If you see a picture in the data below, omit it and copy the rest exactly.

◆ **Dataset section**
.....

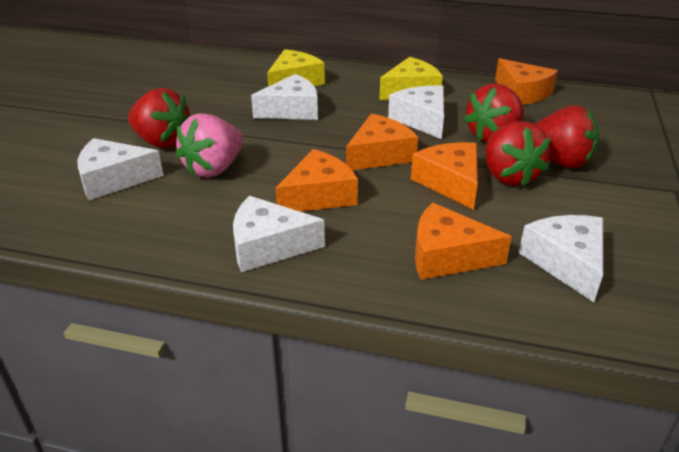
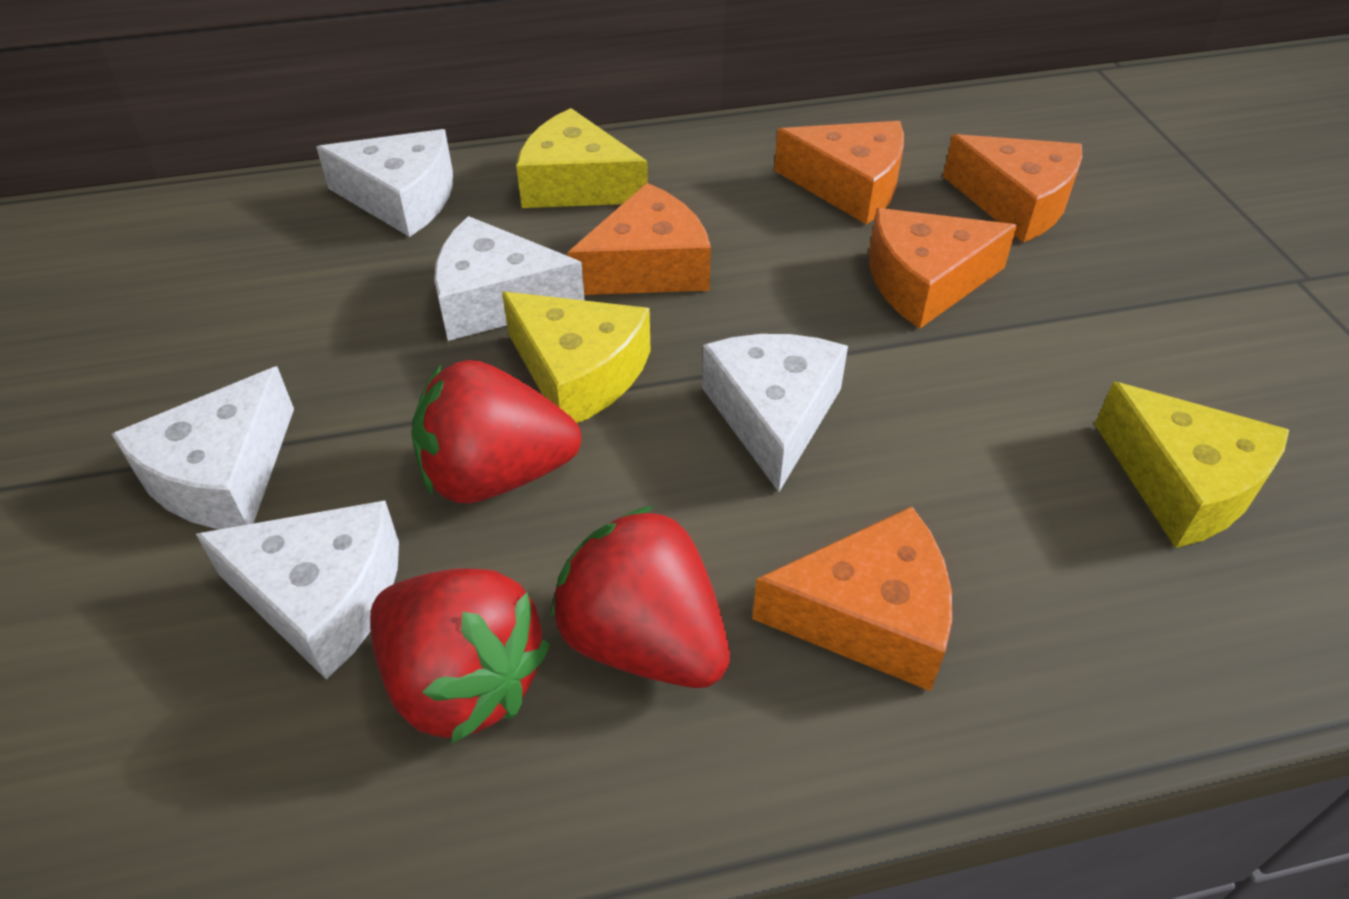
pink strawberry: 1 -> 0
red strawberry: 4 -> 3
yellow cheese: 2 -> 3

.....

◆ **Result below**
pink strawberry: 1 -> 0
red strawberry: 4 -> 3
yellow cheese: 2 -> 3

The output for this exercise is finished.